-- Extracted records --
◆ ◆ ◆ ◆

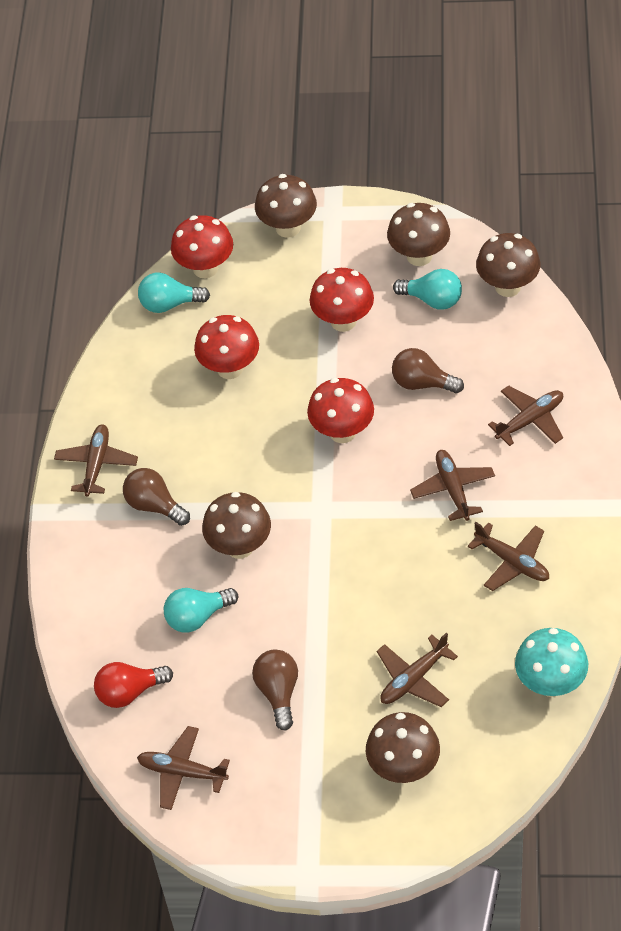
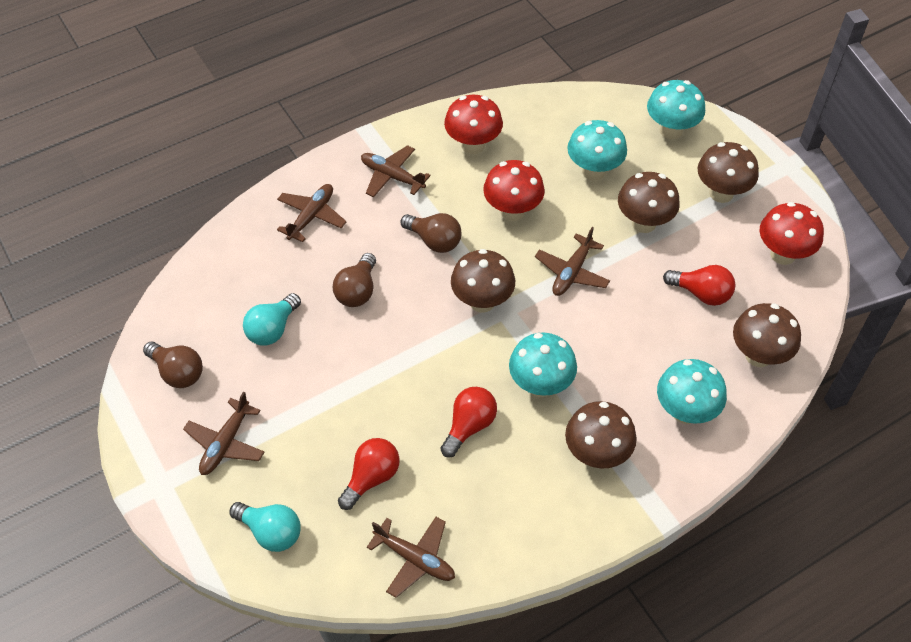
brown plane: 6 -> 5
red light bulb: 1 -> 3
red mushroom: 4 -> 3
turquoise light bulb: 3 -> 2
turquoise mushroom: 1 -> 4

◆ ◆ ◆ ◆

-- Work order --
From the entries above, extract every line where the word "light" appears.

-- Solution below --
red light bulb: 1 -> 3
turquoise light bulb: 3 -> 2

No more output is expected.